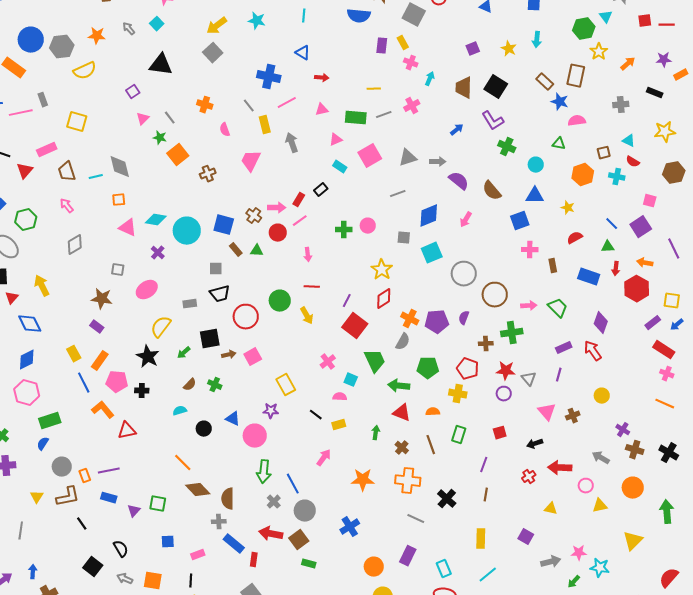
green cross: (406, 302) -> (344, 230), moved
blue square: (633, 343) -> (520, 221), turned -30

==

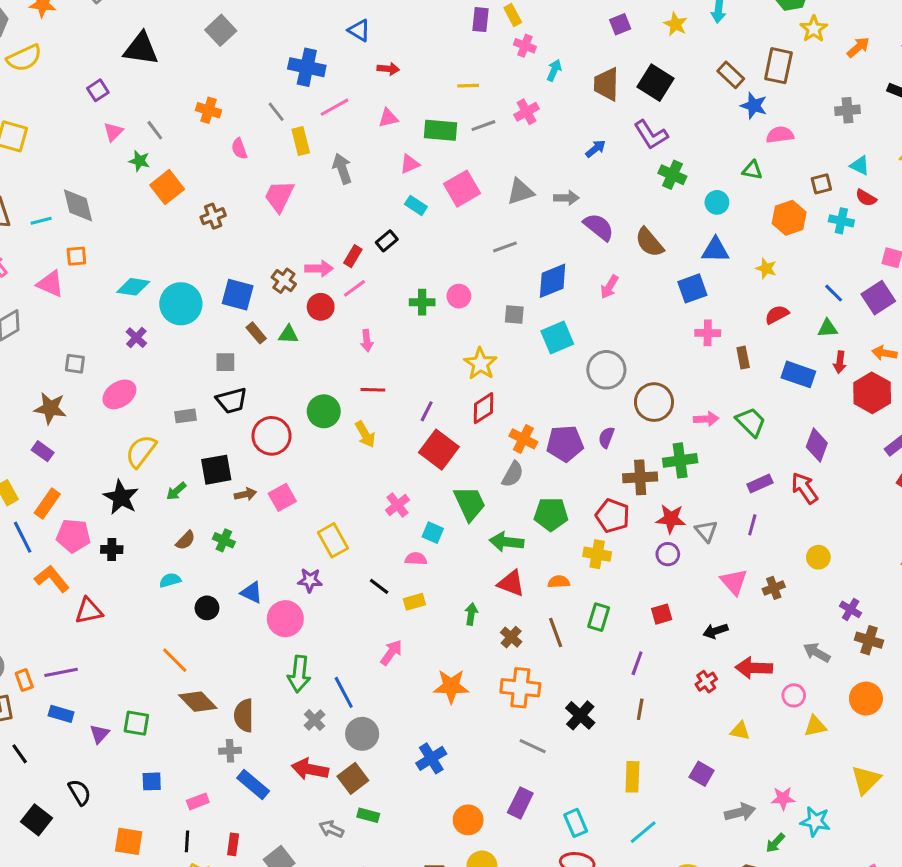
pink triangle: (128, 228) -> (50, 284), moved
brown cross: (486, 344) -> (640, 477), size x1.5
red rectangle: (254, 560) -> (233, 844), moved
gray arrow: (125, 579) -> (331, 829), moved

> Directions
Take the lines above from the one containing "green cross: (406, 302) -> (344, 230), moved" down to the one containing "blue square: (633, 343)", and transcribe them exactly, both ends included.

> Answer to this problem
green cross: (406, 302) -> (344, 230), moved
blue square: (633, 343) -> (520, 221), turned -30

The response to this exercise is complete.